• [SET TASK]: Your task is to reproduce exactly the lines from the line with "<instances>...</instances> (empty list" through the end of the records below.

== == ==

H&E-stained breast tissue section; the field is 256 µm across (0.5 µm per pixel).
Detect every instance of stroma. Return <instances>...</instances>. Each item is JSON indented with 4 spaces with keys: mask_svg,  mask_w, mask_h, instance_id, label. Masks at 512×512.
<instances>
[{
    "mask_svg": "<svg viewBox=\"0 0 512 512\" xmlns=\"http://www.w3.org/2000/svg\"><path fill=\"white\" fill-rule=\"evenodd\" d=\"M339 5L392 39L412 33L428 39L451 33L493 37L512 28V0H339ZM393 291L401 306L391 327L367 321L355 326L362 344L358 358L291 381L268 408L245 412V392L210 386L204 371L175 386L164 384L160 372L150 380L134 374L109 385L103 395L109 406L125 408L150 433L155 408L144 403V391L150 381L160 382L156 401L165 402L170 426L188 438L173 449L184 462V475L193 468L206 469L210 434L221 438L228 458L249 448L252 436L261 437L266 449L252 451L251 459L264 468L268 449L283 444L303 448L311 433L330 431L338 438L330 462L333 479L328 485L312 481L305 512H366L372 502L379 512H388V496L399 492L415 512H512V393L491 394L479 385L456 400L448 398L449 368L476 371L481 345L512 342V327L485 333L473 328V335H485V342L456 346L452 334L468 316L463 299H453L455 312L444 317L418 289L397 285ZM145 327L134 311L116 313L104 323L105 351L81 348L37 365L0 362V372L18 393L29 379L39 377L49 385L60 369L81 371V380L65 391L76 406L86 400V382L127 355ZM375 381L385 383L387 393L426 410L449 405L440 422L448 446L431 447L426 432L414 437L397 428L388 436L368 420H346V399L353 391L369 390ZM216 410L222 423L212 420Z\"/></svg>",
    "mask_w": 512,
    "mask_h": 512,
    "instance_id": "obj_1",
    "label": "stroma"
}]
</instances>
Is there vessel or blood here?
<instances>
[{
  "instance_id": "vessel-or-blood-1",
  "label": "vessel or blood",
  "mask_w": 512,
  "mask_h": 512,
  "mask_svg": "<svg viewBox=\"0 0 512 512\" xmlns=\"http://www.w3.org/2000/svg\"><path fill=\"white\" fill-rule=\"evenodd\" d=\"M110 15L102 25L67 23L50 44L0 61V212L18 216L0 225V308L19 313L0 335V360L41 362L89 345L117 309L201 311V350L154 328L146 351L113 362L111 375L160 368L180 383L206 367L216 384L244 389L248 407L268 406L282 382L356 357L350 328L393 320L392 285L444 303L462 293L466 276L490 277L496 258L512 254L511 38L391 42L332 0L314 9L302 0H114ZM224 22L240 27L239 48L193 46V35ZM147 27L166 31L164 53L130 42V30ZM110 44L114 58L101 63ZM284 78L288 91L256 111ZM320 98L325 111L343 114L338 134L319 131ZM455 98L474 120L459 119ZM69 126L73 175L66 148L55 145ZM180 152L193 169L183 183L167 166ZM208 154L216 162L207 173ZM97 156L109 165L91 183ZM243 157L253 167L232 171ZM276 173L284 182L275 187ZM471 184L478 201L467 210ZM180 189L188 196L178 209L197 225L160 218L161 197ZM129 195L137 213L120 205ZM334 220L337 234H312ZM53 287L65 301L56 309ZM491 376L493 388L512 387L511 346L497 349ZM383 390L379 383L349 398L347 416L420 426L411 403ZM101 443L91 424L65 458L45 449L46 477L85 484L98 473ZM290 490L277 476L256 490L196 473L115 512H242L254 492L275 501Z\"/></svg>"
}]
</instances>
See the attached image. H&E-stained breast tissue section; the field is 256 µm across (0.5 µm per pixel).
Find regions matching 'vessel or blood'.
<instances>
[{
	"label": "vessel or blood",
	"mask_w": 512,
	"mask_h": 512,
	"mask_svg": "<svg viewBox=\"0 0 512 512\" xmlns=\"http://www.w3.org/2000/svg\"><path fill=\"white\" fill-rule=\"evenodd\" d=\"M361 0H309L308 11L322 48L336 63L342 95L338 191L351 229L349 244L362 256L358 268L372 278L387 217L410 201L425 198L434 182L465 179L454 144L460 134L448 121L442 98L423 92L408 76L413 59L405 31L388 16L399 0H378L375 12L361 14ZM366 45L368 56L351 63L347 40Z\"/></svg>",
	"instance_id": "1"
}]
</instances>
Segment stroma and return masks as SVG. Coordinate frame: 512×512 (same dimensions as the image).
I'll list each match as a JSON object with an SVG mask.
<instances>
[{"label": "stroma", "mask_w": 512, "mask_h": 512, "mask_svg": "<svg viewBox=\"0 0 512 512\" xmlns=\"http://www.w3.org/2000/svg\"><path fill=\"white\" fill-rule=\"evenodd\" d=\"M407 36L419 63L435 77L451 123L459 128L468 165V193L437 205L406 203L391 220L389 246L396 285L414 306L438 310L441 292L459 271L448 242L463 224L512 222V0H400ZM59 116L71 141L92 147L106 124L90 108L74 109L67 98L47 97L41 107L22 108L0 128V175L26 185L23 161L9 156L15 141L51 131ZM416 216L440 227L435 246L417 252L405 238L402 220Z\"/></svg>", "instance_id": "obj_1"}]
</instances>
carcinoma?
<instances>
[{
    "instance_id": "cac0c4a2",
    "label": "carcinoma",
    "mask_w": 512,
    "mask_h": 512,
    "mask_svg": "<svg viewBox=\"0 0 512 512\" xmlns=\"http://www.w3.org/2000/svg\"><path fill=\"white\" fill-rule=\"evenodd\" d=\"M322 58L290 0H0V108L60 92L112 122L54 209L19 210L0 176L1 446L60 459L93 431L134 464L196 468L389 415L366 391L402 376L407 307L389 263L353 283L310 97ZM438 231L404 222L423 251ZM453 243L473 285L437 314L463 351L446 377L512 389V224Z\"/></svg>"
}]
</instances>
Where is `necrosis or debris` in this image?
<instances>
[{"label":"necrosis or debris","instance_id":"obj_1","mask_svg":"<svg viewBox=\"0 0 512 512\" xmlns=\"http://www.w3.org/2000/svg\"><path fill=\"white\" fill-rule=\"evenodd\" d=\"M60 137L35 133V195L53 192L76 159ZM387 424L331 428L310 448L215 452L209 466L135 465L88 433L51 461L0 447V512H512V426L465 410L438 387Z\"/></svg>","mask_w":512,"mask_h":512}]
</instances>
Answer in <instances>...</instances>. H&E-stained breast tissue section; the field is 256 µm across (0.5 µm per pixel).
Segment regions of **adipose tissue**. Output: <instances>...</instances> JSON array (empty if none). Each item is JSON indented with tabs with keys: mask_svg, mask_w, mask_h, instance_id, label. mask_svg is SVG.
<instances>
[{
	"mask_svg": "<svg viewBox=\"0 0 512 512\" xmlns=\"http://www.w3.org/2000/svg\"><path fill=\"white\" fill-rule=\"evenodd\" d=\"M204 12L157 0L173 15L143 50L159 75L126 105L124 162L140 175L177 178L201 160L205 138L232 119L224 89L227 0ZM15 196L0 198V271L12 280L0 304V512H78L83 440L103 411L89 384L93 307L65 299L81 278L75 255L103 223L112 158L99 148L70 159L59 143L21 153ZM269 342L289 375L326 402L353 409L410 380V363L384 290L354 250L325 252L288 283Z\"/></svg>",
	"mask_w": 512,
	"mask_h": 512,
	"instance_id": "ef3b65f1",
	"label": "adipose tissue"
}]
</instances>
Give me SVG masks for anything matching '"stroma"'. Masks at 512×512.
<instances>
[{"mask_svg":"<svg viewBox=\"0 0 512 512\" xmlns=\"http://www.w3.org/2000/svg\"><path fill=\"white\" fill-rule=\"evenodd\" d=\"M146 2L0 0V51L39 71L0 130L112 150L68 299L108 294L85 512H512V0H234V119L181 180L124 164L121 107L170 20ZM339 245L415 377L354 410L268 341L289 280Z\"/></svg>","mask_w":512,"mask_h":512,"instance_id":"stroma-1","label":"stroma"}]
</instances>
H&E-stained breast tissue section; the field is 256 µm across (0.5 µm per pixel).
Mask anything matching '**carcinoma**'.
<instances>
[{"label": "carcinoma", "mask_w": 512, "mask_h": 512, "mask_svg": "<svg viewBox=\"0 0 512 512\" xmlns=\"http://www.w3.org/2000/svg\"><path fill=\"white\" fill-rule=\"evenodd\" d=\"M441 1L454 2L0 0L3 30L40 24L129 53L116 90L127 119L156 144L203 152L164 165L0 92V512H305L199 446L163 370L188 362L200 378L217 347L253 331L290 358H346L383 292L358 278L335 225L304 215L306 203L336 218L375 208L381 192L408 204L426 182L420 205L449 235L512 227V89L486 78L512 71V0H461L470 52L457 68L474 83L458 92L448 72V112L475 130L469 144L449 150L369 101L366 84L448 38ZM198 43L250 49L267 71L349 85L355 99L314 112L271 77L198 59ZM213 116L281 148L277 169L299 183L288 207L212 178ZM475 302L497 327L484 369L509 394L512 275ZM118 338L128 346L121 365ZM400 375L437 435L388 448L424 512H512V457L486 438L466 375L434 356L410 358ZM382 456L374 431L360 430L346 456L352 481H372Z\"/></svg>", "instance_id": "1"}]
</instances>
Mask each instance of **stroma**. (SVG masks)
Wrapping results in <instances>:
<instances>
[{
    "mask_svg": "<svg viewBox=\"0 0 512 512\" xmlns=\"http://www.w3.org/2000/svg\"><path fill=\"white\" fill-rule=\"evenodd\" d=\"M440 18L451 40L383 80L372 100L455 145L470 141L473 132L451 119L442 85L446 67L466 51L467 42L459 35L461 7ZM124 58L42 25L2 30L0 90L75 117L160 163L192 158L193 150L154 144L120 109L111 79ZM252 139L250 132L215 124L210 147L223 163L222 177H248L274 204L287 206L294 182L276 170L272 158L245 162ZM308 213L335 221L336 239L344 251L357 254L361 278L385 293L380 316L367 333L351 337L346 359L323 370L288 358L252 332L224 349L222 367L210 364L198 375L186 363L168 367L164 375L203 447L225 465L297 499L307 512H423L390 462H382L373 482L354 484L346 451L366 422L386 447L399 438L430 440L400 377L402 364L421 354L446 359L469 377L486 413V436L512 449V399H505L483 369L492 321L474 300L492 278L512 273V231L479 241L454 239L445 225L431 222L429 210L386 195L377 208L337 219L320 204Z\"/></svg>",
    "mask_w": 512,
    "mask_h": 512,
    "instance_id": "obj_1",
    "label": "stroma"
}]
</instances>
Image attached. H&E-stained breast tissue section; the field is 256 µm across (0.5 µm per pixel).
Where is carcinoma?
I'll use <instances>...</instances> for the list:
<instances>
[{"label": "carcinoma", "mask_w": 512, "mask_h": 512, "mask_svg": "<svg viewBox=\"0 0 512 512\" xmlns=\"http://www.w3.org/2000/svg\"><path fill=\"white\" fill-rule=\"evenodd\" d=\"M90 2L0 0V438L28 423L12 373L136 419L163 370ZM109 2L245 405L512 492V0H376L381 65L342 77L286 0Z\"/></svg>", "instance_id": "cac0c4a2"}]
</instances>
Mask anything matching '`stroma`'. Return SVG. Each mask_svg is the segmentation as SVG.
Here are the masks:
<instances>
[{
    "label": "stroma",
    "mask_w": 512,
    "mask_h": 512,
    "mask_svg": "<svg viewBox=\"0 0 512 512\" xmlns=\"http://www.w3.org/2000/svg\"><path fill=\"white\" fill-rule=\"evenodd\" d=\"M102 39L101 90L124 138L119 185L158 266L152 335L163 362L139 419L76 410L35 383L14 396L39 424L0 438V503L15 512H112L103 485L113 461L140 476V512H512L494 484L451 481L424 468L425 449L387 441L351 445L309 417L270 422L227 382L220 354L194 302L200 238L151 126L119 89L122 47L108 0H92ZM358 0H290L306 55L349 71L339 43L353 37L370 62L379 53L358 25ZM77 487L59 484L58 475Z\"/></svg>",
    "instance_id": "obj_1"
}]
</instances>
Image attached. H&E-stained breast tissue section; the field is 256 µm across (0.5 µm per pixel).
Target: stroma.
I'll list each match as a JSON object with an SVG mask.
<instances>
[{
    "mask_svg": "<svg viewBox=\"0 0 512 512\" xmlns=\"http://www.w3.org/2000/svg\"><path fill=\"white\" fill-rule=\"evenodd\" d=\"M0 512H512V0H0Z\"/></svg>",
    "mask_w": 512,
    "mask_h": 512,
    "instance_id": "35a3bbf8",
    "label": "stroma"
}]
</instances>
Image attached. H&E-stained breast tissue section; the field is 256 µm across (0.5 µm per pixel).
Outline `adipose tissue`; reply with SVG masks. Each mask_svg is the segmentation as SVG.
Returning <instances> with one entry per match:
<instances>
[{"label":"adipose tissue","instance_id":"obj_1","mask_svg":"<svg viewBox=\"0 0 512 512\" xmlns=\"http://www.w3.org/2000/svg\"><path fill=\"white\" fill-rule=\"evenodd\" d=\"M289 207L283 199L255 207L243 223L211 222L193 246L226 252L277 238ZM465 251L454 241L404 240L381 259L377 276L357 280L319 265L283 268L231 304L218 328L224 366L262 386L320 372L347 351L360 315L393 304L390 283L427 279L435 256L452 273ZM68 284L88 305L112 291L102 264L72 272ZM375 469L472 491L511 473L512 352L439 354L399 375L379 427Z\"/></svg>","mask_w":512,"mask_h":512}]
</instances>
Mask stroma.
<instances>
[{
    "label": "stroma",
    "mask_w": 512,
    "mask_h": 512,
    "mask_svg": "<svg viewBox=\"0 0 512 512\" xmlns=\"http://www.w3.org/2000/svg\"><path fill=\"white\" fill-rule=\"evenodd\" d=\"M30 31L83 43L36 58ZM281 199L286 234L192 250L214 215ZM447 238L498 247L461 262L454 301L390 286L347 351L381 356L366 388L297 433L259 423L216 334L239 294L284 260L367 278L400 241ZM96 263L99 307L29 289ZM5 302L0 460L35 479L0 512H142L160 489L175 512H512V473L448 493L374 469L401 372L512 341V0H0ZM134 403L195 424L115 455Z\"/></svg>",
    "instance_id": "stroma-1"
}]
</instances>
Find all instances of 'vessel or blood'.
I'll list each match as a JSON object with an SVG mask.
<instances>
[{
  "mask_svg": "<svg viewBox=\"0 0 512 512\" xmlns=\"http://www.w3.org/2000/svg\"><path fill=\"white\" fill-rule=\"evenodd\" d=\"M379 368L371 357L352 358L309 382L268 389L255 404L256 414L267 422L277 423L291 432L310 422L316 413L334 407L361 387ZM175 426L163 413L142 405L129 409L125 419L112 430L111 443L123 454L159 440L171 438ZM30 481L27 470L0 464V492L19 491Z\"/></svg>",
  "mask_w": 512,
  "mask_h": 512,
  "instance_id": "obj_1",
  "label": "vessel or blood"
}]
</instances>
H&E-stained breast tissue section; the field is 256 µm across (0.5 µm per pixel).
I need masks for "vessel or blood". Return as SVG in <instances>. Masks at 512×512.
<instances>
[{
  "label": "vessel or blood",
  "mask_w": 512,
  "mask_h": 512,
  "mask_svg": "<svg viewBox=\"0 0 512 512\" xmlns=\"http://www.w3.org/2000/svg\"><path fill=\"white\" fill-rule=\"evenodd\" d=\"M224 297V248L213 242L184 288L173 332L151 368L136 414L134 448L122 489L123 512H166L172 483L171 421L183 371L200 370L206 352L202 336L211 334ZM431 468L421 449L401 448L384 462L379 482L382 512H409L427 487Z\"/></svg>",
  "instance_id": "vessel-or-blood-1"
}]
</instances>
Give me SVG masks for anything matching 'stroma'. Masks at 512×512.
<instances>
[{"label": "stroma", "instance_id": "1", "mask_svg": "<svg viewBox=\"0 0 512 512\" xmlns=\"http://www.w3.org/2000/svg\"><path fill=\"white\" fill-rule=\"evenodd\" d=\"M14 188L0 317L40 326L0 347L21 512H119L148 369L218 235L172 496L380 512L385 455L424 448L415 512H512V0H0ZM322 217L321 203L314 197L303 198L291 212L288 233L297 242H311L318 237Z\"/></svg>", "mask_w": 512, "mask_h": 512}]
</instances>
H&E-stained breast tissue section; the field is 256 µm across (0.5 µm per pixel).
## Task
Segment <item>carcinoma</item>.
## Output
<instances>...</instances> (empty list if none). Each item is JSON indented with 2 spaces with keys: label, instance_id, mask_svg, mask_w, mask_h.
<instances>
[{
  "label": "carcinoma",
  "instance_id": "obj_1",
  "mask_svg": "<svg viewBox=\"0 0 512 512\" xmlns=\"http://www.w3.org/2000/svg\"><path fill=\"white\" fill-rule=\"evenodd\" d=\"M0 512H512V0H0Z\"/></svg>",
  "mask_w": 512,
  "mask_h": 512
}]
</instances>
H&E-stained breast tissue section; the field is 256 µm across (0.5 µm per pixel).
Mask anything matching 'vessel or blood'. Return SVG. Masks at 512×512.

== == ==

• [WRITTEN ANSWER]:
<instances>...</instances> (empty list if none). Each item is JSON indented with 2 spaces with keys: label, instance_id, mask_svg, mask_w, mask_h.
<instances>
[{
  "label": "carcinoma",
  "instance_id": "obj_1",
  "mask_svg": "<svg viewBox=\"0 0 512 512\" xmlns=\"http://www.w3.org/2000/svg\"><path fill=\"white\" fill-rule=\"evenodd\" d=\"M0 512H512V0H0Z\"/></svg>",
  "mask_w": 512,
  "mask_h": 512
}]
</instances>
H&E-stained breast tissue section; the field is 256 µm across (0.5 µm per pixel).
Mask anything matching 'vessel or blood'. Return SVG. Masks at 512×512.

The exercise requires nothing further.